* Instructions to follow
Count the lines in the entries below that mention the string "round", then write that number by itself.

Start of Exercise data

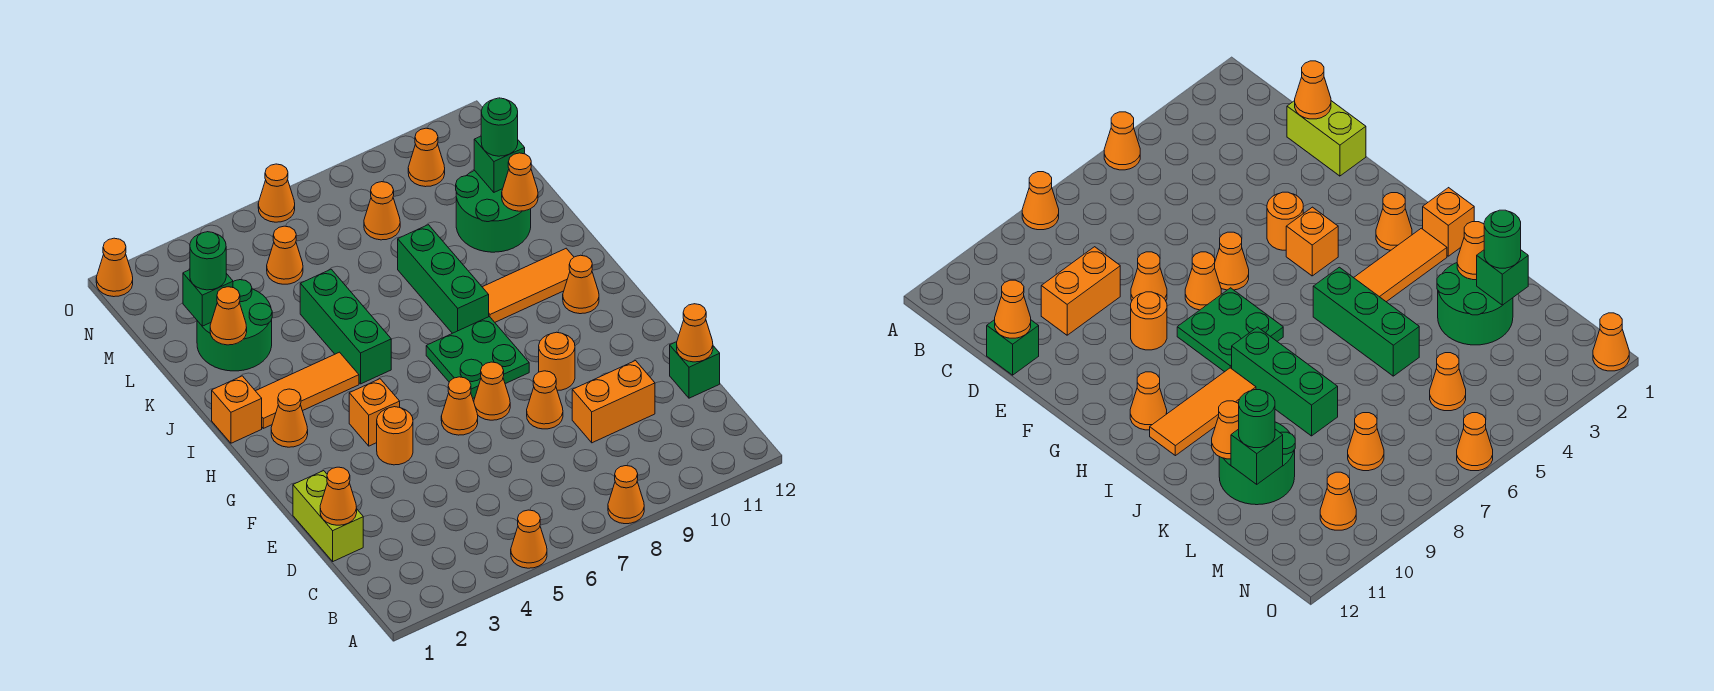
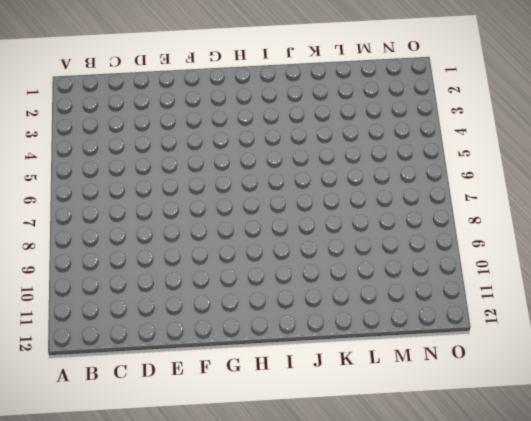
none -> orange cone A5 level 1
none -> orange cone A8 level 1
none -> lime brick D1:E1 level 1
none -> orange brick D9:D10 level 1

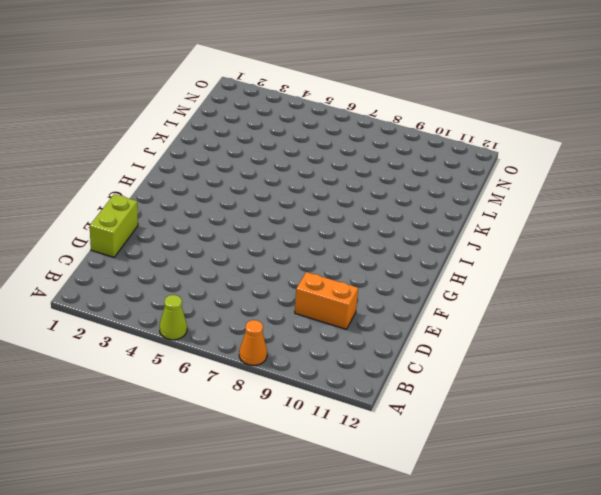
lime cone A5 level 1 -> orange cone A5 level 1
none -> green brick D12 level 1
none -> orange cone E8 level 1
none -> orange round brick F4 level 1
none -> orange cone F6 level 1

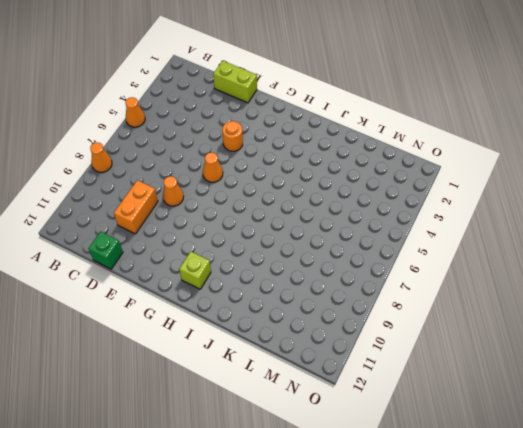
lime brick H11 level 1 -> orange cone H11 level 1
none -> orange cone F7 level 1
none -> orange round brick F9 level 1
none -> orange brick G4 level 1
none -> green plate G7:H8 level 1

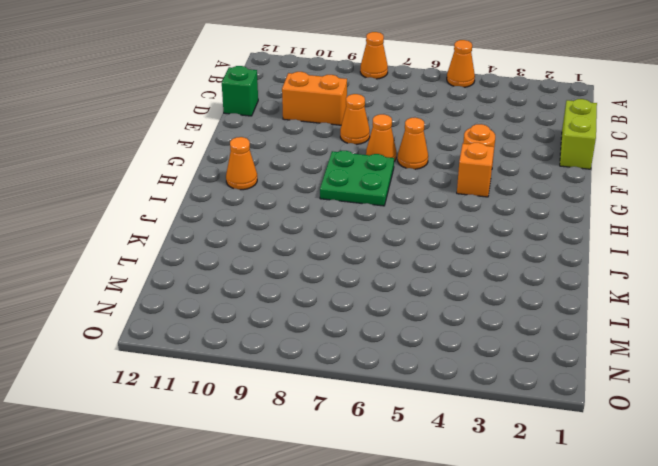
none -> orange round brick F9 level 1
none -> orange cone H2 level 1
none -> orange brick I1 level 1
none -> orange tile I2:I4 level 1

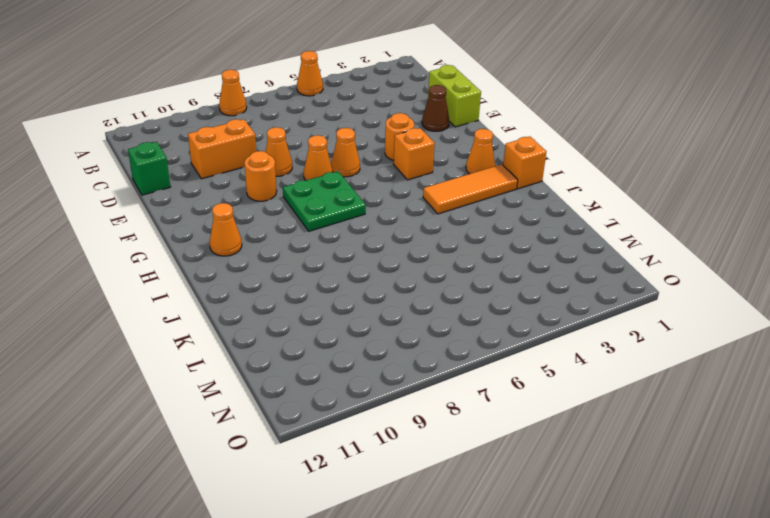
brown cone E2 level 1 -> none
none -> green brick I5:K5 level 1
none -> green brick I8:K8 level 1
none -> orange tile I9:I11 level 1
none -> green round brick K2:L3 level 1

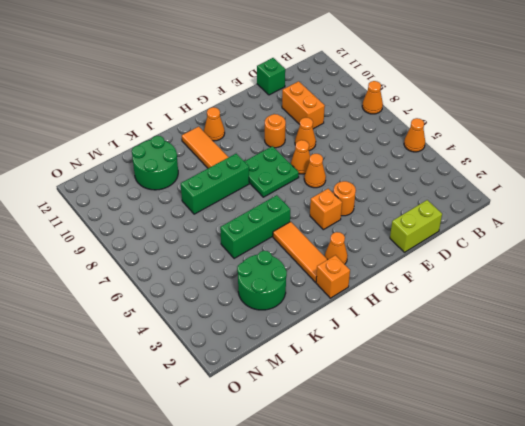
none -> orange cone M5 level 1
none -> orange cone M8 level 1
none -> orange cone N10 level 1
none -> orange cone O1 level 1

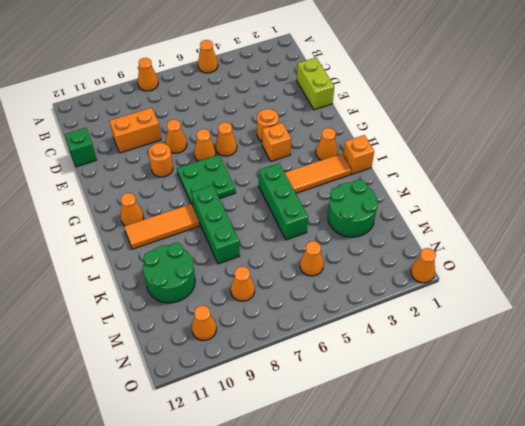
none -> orange cone O6 level 1
none -> orange cone D1 level 2
none -> orange cone D12 level 2
none -> orange cone K2 level 2

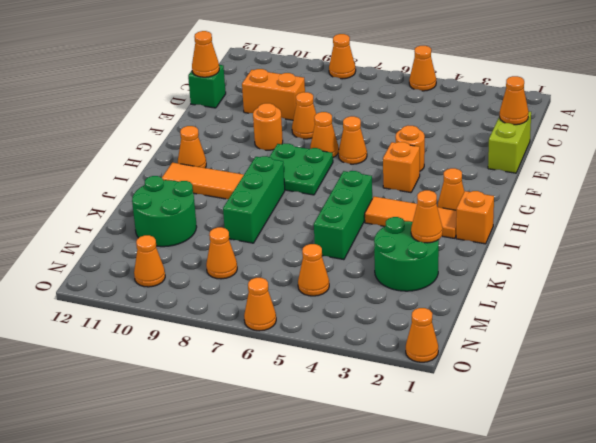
none -> orange cone K11 level 2
none -> green brick L2 level 2
none -> green brick L11 level 2
none -> green round brick L2 level 3

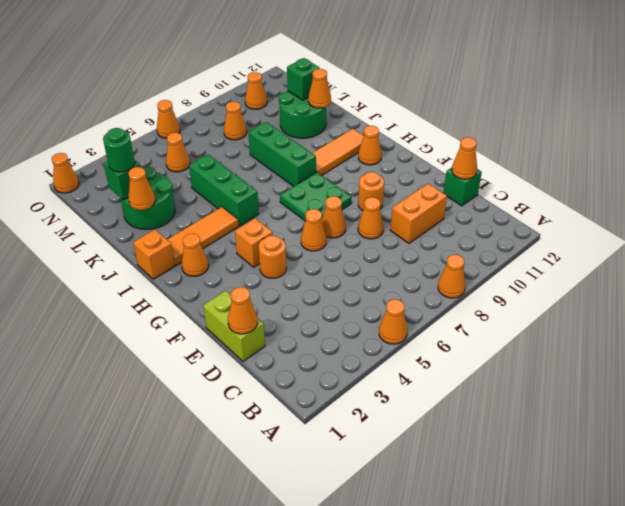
none -> green round brick L11 level 3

End of Exercise data

* Answer area
6